_Set exercise_: Copy the lines verbatim, beginning with the line that contains "Detect and mask" and continuing through the end of the data, and only those lines.

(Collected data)
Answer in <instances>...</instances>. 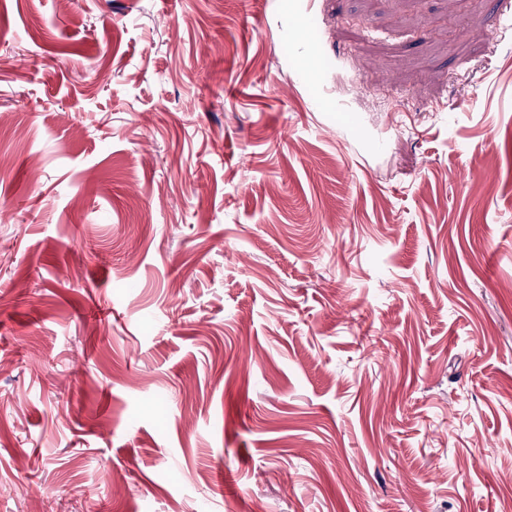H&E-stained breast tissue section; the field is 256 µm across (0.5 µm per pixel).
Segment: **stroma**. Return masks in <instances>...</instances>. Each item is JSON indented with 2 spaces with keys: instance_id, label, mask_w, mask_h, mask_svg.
<instances>
[{
  "instance_id": "stroma-1",
  "label": "stroma",
  "mask_w": 512,
  "mask_h": 512,
  "mask_svg": "<svg viewBox=\"0 0 512 512\" xmlns=\"http://www.w3.org/2000/svg\"><path fill=\"white\" fill-rule=\"evenodd\" d=\"M0 0V512H512V0Z\"/></svg>"
}]
</instances>
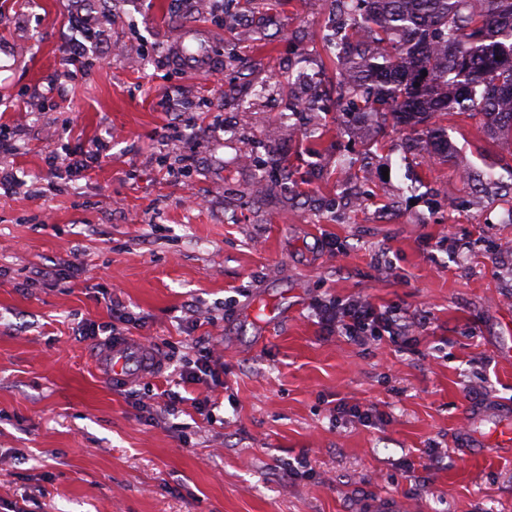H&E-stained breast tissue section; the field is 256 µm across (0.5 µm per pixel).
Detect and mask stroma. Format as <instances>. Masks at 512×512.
Listing matches in <instances>:
<instances>
[{
    "label": "stroma",
    "mask_w": 512,
    "mask_h": 512,
    "mask_svg": "<svg viewBox=\"0 0 512 512\" xmlns=\"http://www.w3.org/2000/svg\"><path fill=\"white\" fill-rule=\"evenodd\" d=\"M233 5L0 0V512H512V454L459 443L469 410L512 413V143L452 112L446 155L337 112L326 0ZM91 13L111 49L69 73ZM272 158L286 177L253 193ZM358 297L428 321L328 335L318 302ZM84 323L167 369L112 387ZM203 337L219 382L167 408ZM103 150V145L97 144L95 149L65 153L64 157L56 152H51L47 157L46 164L50 169L60 170L63 168L66 174L79 175L100 162Z\"/></svg>",
    "instance_id": "stroma-1"
}]
</instances>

_Complete output_:
Detect and mask stroma. Format as <instances>. Masks at 512×512.
Listing matches in <instances>:
<instances>
[{
    "label": "stroma",
    "mask_w": 512,
    "mask_h": 512,
    "mask_svg": "<svg viewBox=\"0 0 512 512\" xmlns=\"http://www.w3.org/2000/svg\"><path fill=\"white\" fill-rule=\"evenodd\" d=\"M233 5L0 0V512H512V454L459 443L469 410L512 413V143L452 112L446 155L337 112L326 0ZM91 13L111 49L69 73ZM272 158L286 177L253 193ZM358 297L428 321L328 335L318 302ZM84 323L167 369L112 387ZM203 337L219 382L167 408ZM103 150V145L97 144L95 149L65 153L64 157L56 152H51L47 157L46 164L50 169L60 170L63 168L66 174L79 175L100 162Z\"/></svg>",
    "instance_id": "stroma-1"
}]
</instances>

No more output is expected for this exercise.